Segment Start: PROVIDED DATA
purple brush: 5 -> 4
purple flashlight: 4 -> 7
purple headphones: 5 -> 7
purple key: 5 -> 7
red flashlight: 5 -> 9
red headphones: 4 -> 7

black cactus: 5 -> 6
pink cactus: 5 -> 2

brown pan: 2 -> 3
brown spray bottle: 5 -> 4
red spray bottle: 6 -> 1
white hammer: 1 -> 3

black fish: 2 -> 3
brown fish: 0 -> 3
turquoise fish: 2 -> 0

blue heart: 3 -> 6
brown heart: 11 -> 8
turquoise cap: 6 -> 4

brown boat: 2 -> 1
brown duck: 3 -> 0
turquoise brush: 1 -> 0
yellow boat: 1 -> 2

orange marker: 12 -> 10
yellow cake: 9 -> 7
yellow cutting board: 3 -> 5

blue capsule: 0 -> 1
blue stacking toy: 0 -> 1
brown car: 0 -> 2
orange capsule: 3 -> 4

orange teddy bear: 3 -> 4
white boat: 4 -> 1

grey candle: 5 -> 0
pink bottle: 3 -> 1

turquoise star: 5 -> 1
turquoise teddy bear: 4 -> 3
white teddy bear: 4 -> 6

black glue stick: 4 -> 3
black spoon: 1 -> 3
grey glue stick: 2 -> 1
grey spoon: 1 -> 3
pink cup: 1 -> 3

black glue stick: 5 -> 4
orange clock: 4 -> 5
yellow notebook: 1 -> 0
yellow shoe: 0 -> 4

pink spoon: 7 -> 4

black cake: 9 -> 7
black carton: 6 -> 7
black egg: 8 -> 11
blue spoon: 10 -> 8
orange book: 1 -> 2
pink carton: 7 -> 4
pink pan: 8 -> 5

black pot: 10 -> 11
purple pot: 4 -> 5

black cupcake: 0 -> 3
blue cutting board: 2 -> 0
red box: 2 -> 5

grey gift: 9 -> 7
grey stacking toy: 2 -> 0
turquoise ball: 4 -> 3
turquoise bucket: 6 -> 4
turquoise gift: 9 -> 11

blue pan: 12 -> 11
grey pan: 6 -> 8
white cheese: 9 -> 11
Segment End: PROVIDED DATA
### WORK INSTRUCTION
Gather up every line in the data above that contains the word "flashlight", copying each one.

### SOLUTION TO THIS TASK
purple flashlight: 4 -> 7
red flashlight: 5 -> 9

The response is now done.